----- MATERIAL FOR THIS EXERCISE -----

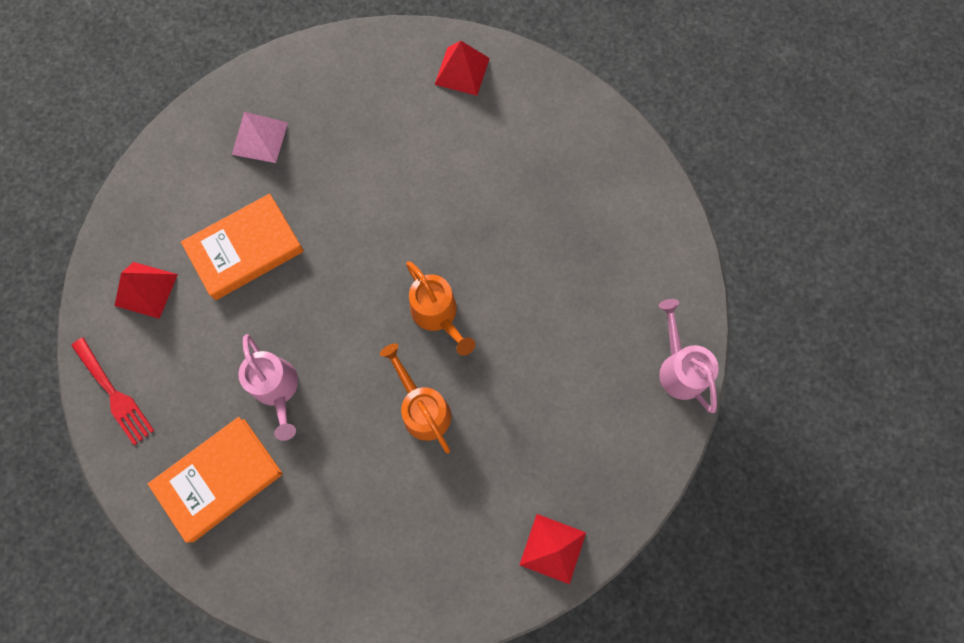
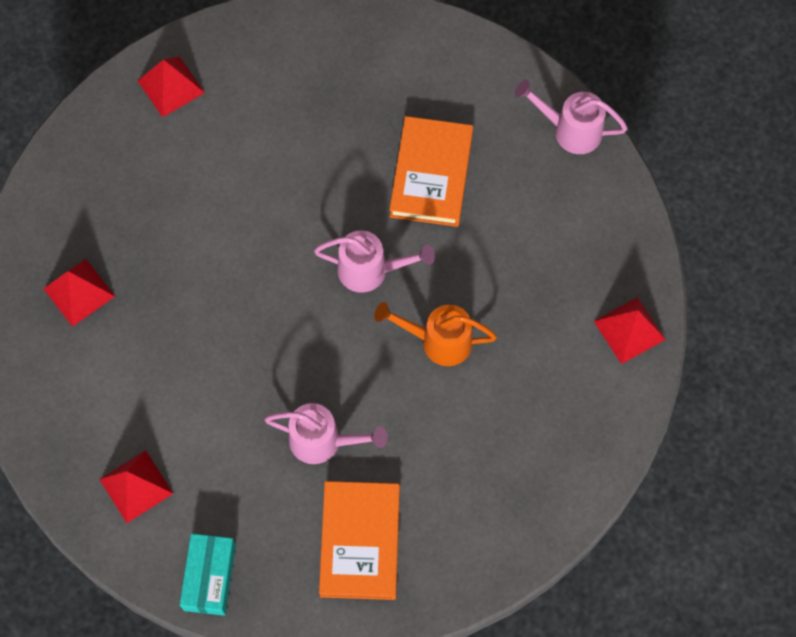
camera: 50 degrees left, 5 degrees down
red fork [71,338,154,445] -> turquoise box [180,534,236,616]
orange book [181,194,304,300] -> orange book moved to [389,116,473,227]
pink pyramid [232,112,288,163] -> red pyramid [43,259,115,327]
orange watering can [406,261,475,356] -> pink watering can [314,231,435,292]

-----

> YOUR INSTRUCTIONS
Copy all of the data above exactly. Leave out every picture.

> SOLUTION FOR THIS EXERCISE
camera: 50 degrees left, 5 degrees down
red fork [71,338,154,445] -> turquoise box [180,534,236,616]
orange book [181,194,304,300] -> orange book moved to [389,116,473,227]
pink pyramid [232,112,288,163] -> red pyramid [43,259,115,327]
orange watering can [406,261,475,356] -> pink watering can [314,231,435,292]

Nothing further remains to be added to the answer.